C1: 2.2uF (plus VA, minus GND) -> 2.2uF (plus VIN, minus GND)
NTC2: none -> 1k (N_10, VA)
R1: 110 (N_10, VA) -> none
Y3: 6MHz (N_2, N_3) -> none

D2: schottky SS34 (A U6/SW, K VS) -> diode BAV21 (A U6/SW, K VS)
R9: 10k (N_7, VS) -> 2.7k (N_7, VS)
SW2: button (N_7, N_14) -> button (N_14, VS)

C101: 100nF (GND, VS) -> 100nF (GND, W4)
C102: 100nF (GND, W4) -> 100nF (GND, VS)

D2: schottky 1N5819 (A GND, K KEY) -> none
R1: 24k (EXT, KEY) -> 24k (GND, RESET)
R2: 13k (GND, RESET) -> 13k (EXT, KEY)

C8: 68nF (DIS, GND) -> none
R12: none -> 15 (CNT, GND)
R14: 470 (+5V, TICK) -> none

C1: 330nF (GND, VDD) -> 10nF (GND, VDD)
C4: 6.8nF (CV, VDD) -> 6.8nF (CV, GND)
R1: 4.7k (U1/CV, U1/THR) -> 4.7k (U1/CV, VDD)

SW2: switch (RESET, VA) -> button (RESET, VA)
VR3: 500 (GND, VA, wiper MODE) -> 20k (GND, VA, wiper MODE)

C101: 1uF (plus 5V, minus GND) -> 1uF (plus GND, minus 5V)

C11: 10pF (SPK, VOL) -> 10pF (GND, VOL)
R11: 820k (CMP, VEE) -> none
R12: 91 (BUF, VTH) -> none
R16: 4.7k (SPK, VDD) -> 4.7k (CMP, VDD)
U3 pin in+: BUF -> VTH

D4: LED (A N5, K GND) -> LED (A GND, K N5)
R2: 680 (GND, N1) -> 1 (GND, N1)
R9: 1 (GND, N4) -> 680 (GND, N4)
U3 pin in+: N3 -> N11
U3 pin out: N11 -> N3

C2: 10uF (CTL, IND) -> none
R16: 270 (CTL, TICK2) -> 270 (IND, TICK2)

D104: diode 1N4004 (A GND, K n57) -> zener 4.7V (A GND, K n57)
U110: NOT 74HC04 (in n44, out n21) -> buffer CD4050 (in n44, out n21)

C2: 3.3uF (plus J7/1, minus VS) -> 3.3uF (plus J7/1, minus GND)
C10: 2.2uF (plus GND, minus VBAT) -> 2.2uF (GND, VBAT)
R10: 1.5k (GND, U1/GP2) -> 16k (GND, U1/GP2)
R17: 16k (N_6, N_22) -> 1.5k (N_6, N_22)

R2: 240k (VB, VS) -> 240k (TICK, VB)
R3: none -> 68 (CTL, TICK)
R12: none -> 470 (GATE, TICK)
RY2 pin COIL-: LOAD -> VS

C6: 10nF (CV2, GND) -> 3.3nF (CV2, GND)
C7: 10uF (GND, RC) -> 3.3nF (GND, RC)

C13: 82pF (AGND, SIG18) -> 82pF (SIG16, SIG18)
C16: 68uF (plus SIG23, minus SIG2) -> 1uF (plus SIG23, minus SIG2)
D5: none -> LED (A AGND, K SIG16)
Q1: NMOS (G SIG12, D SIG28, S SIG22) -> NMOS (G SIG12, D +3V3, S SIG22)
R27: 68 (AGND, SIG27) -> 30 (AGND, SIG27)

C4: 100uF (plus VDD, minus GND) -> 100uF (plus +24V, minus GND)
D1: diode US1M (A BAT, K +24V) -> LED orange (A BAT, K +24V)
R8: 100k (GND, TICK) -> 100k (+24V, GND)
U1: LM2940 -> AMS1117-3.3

EXERCISE DIRECTIONS
How many lines in this material contain the string "diode"? Only the number is wanted.

ANSWER BOX
3